§ **WHAT THE TASK REQUIRES**:
From the first line of the listing below through the line with "(242, 596) = (288, 363): pink", transcribe exactly and skip the pictures.

§ **STORED DATA**:
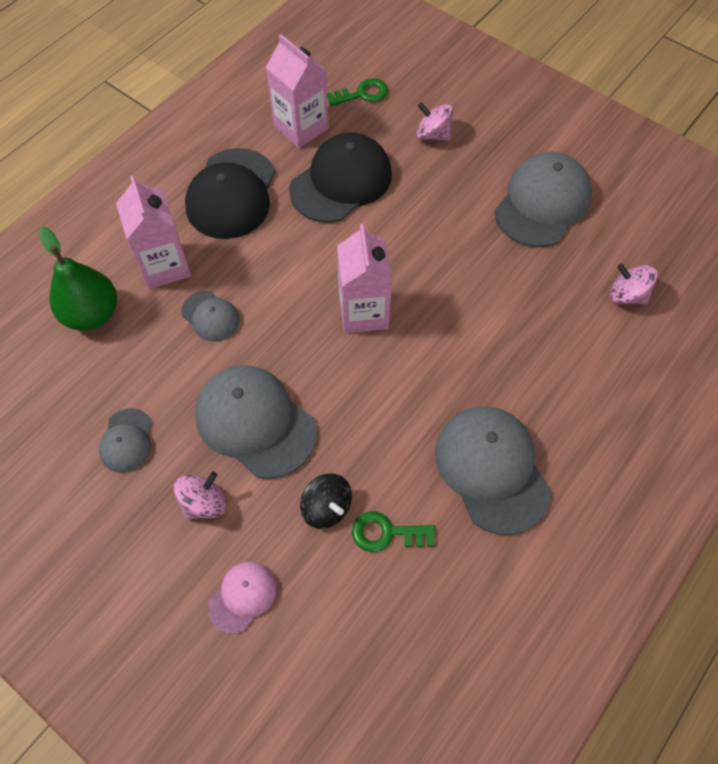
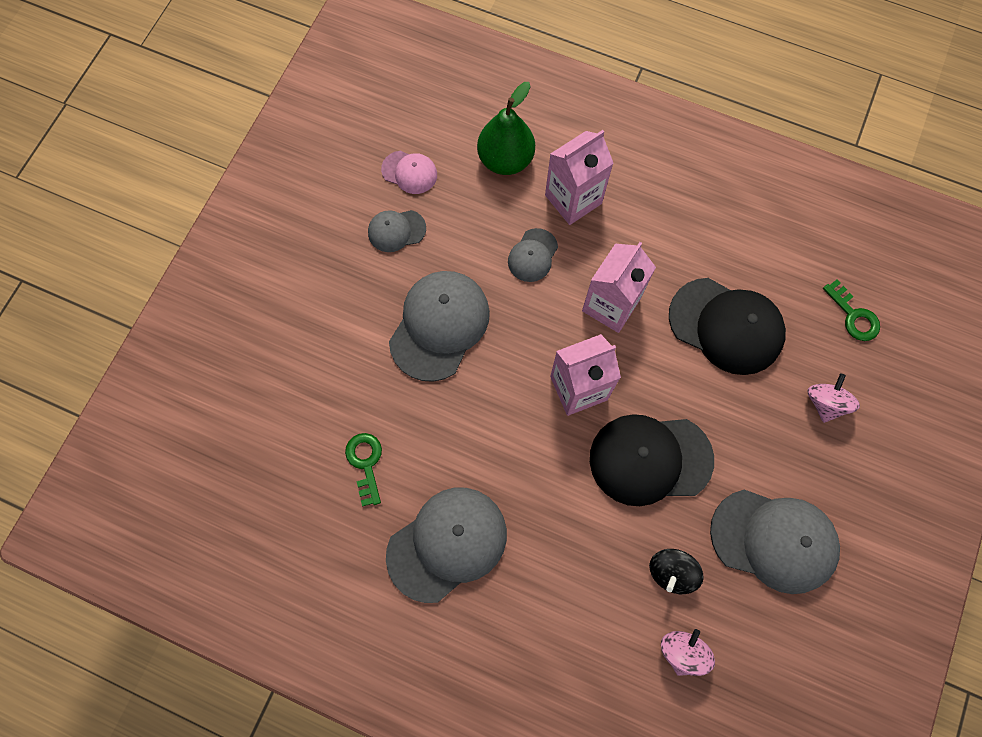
camera: 75 degrees right, 10 degrees up
(204, 503) = (357, 308): pink spinning top -> none
(231, 194) = (673, 229): black cap -> black cap (650, 459)
(242, 596) = (288, 363): pink cap -> pink cap (409, 172)
(301, 127) = (782, 267): pink carton -> pink carton (611, 305)
(327, 507) = (376, 407): black spinning top -> black spinning top (671, 572)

§ **YOUR SOLUTION**:
camera: 75 degrees right, 10 degrees up
(204, 503) = (357, 308): pink spinning top -> none
(231, 194) = (673, 229): black cap -> black cap (650, 459)
(242, 596) = (288, 363): pink cap -> pink cap (409, 172)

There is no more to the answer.